Assignment >>
Among the entries below, find the line with "camera: 55 degrees right, 5 degrees up", then quote it and each following line up to and including the line with "(551, 124) = (651, 301): pink", and nothing else.

Data to use >>
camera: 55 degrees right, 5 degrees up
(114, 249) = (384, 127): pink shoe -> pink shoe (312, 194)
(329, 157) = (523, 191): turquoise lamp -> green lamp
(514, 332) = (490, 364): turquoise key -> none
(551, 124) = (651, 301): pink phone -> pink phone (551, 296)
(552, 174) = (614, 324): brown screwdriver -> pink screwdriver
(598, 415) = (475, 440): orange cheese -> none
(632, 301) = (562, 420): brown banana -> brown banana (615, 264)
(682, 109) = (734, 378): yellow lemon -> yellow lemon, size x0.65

* * *

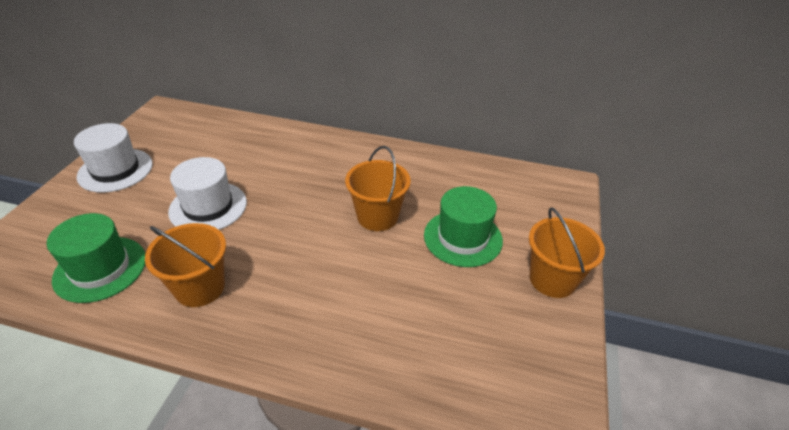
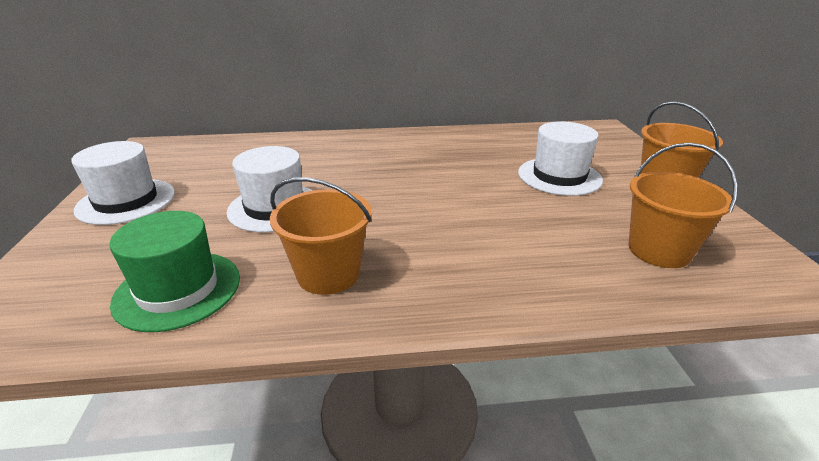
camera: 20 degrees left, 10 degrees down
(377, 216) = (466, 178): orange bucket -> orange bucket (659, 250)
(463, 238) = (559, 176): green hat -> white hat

Answer to this exercise >>
camera: 55 degrees right, 5 degrees up
(114, 249) = (384, 127): pink shoe -> pink shoe (312, 194)
(329, 157) = (523, 191): turquoise lamp -> green lamp
(514, 332) = (490, 364): turquoise key -> none
(551, 124) = (651, 301): pink phone -> pink phone (551, 296)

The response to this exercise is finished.